* **Goal of the exercise**
Search the data below for the word "teapot" and copy each line that holds it.

* **Supplied information**

---------------

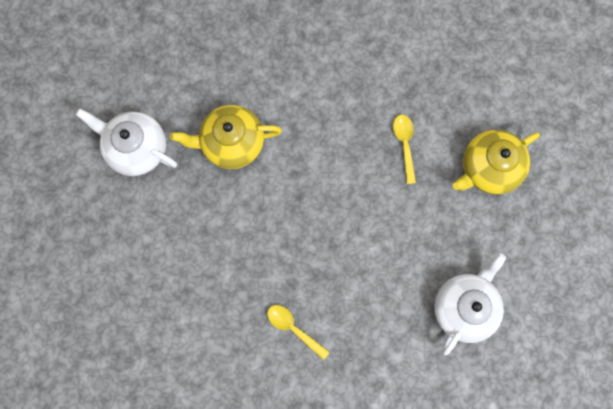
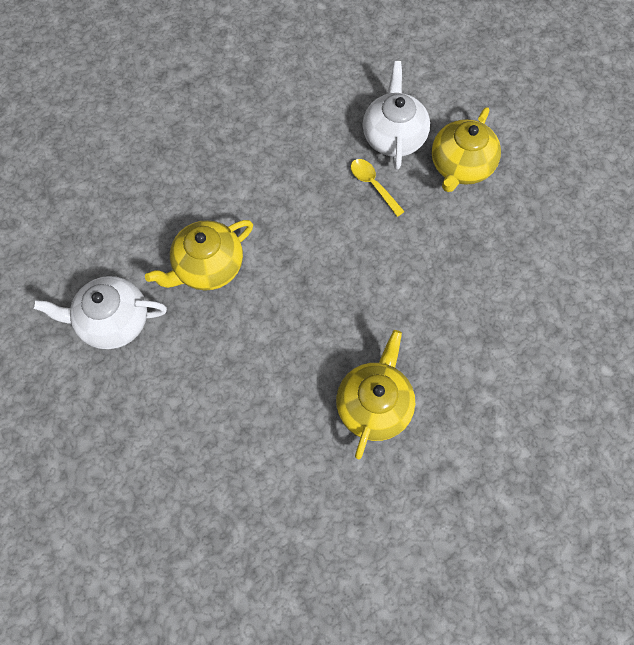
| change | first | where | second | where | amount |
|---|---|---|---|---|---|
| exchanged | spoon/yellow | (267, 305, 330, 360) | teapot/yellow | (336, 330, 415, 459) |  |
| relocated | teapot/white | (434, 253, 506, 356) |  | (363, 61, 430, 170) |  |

---------------

* **Final answer**
| exchanged | spoon/yellow | (267, 305, 330, 360) | teapot/yellow | (336, 330, 415, 459) |  |
| relocated | teapot/white | (434, 253, 506, 356) |  | (363, 61, 430, 170) |  |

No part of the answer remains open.